Task requirements:
Your task is to copy the listing exactly. Drop any pictures from the copy.

Dataset content:

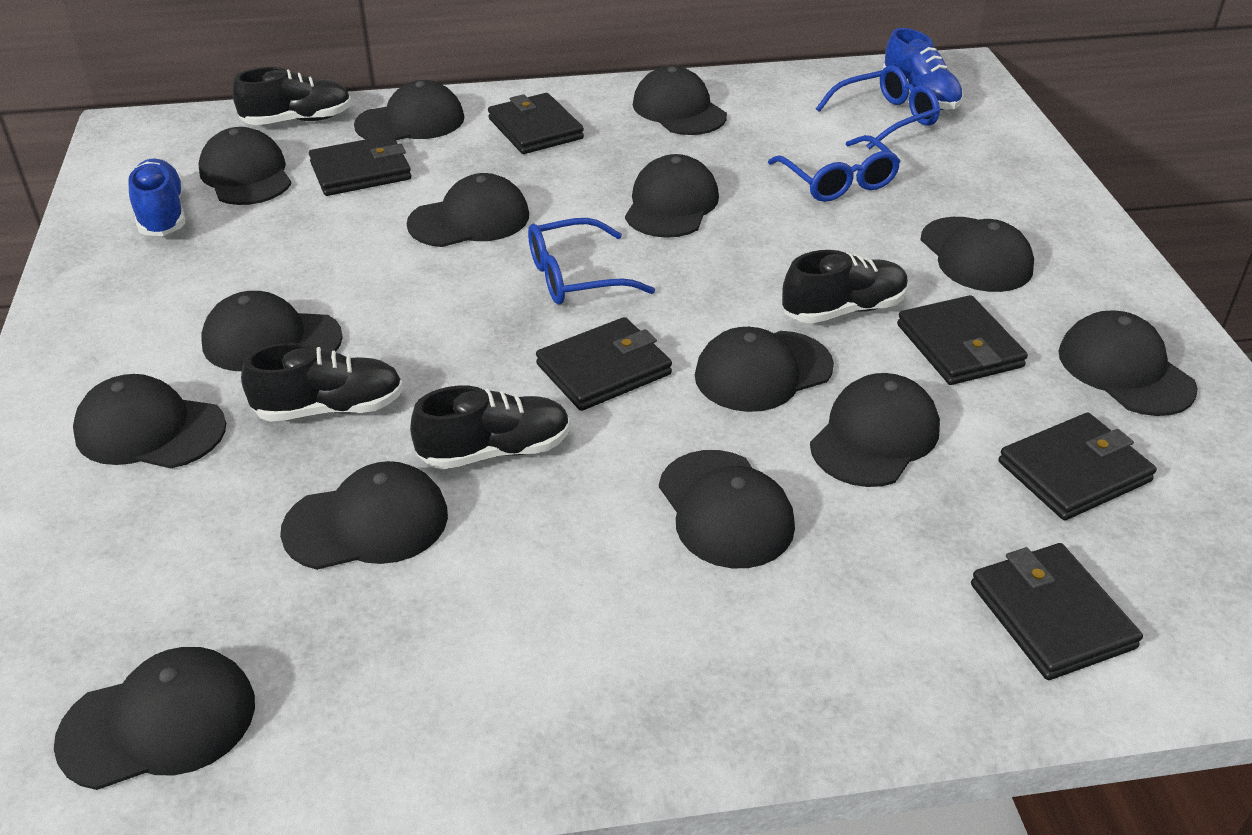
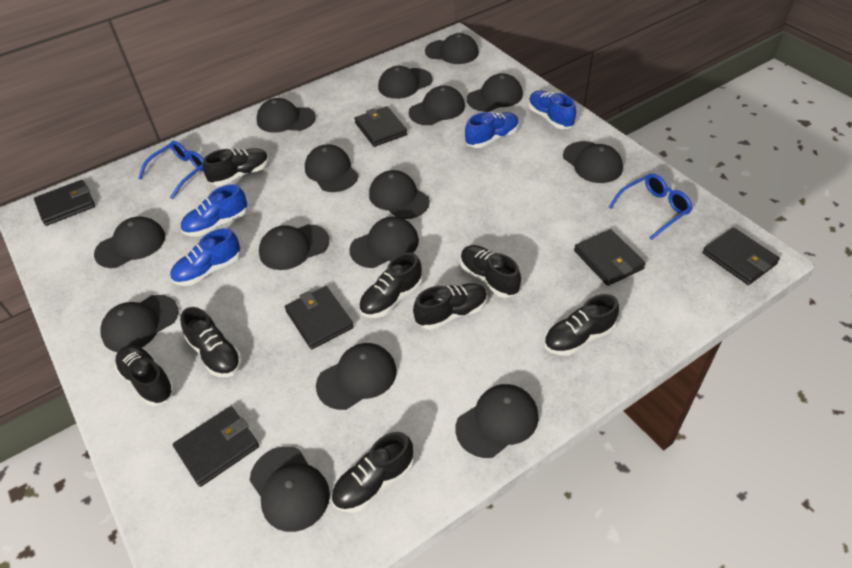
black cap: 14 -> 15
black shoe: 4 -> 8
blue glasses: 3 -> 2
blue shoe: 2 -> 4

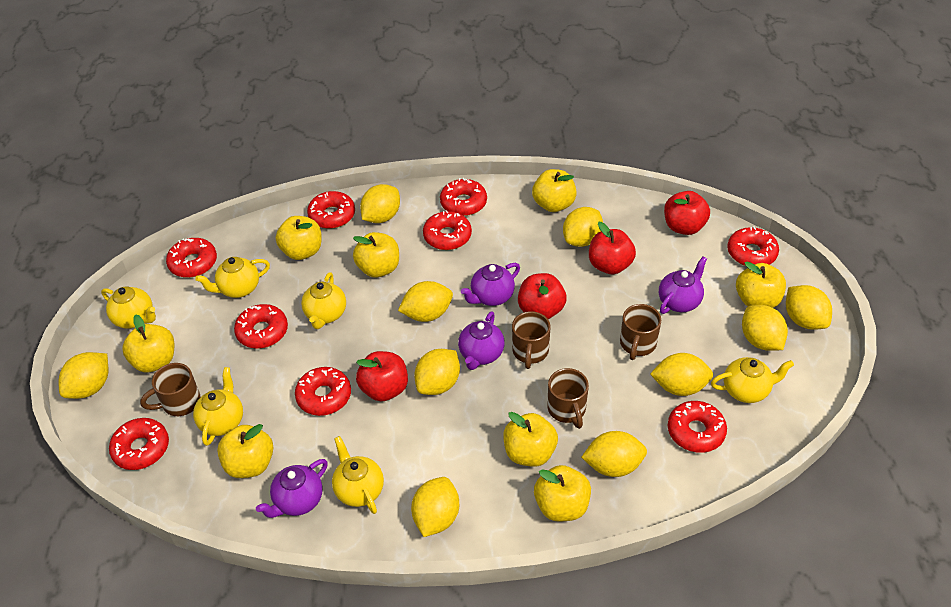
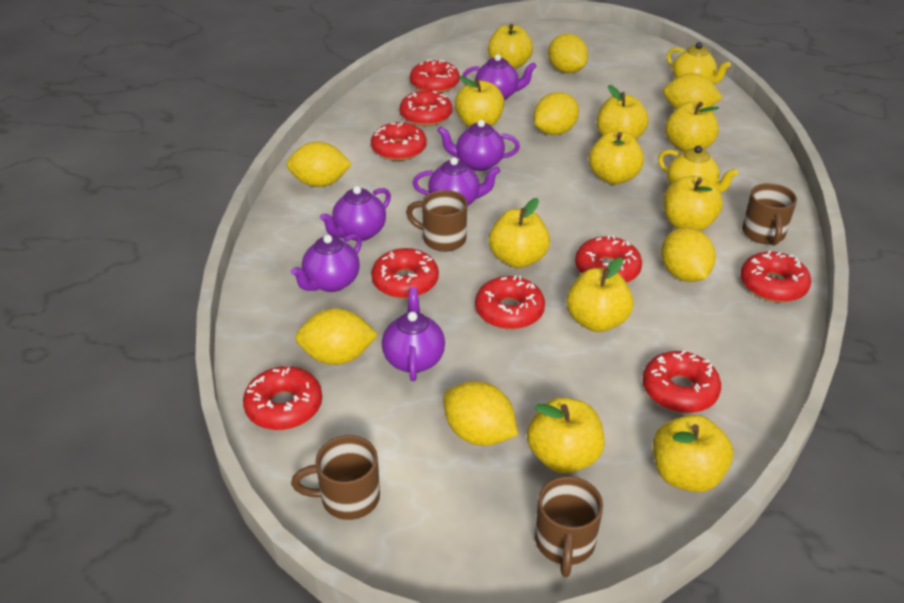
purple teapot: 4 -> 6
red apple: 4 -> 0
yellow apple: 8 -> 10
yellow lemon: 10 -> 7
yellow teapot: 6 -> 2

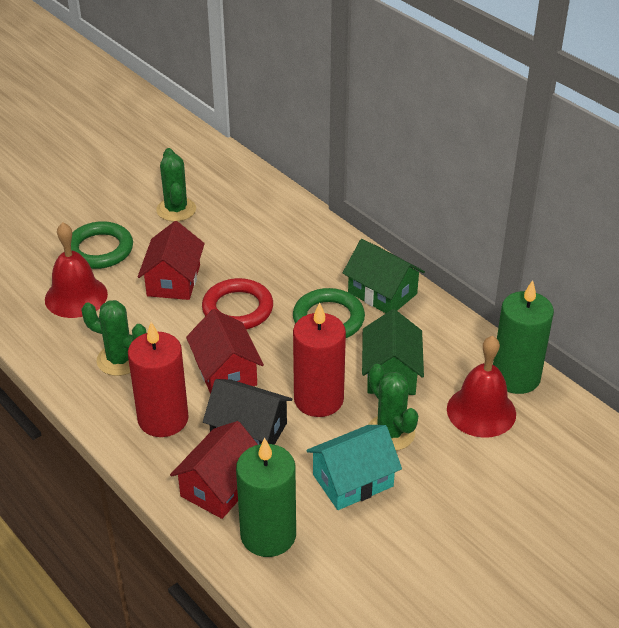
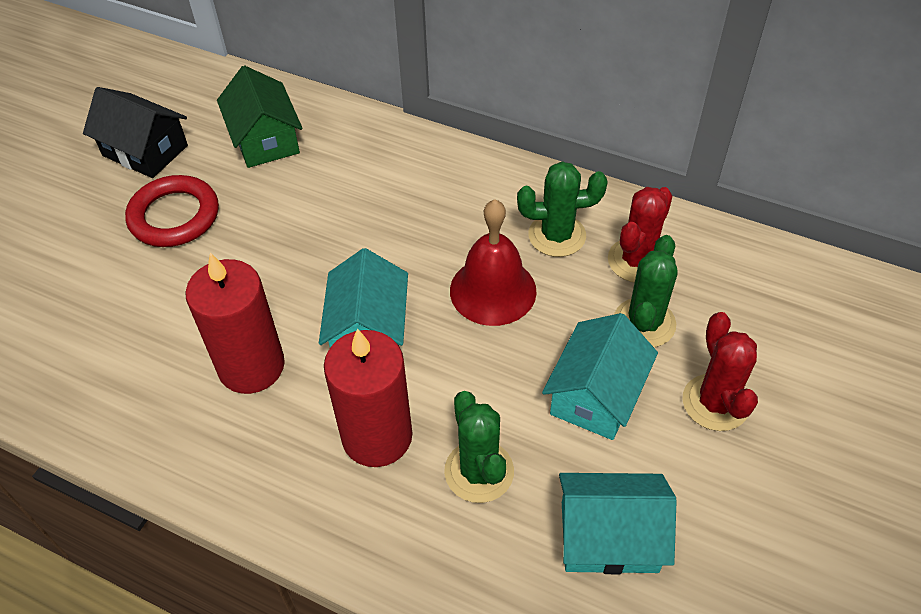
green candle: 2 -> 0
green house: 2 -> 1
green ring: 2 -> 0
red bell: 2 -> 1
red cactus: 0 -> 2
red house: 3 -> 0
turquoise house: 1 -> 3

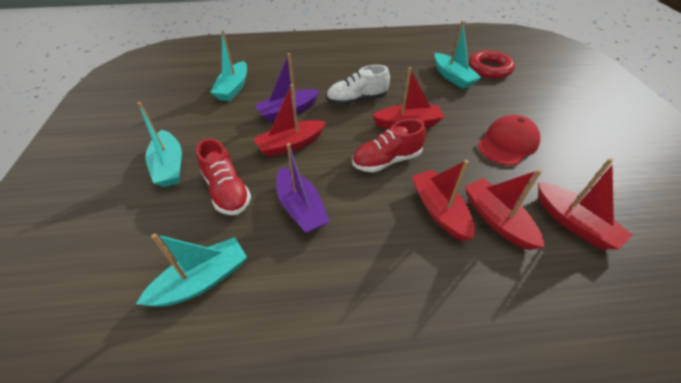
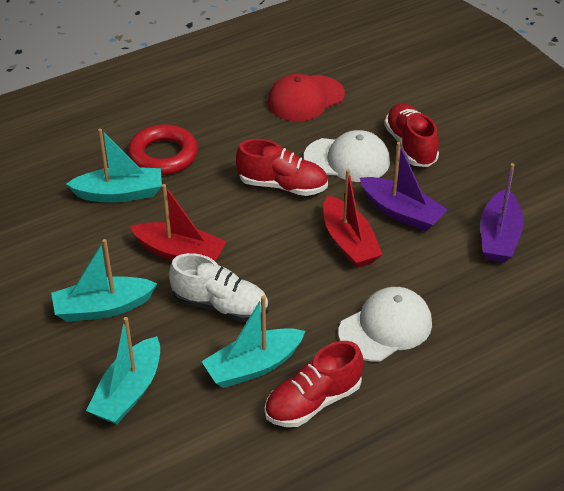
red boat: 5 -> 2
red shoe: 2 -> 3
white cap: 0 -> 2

Problem solution:
black cap: 14 -> 15
black shoe: 4 -> 8
blue glasses: 3 -> 2
blue shoe: 2 -> 4

purple teapot: 4 -> 6
red apple: 4 -> 0
yellow apple: 8 -> 10
yellow lemon: 10 -> 7
yellow teapot: 6 -> 2

green candle: 2 -> 0
green house: 2 -> 1
green ring: 2 -> 0
red bell: 2 -> 1
red cactus: 0 -> 2
red house: 3 -> 0
turquoise house: 1 -> 3

red boat: 5 -> 2
red shoe: 2 -> 3
white cap: 0 -> 2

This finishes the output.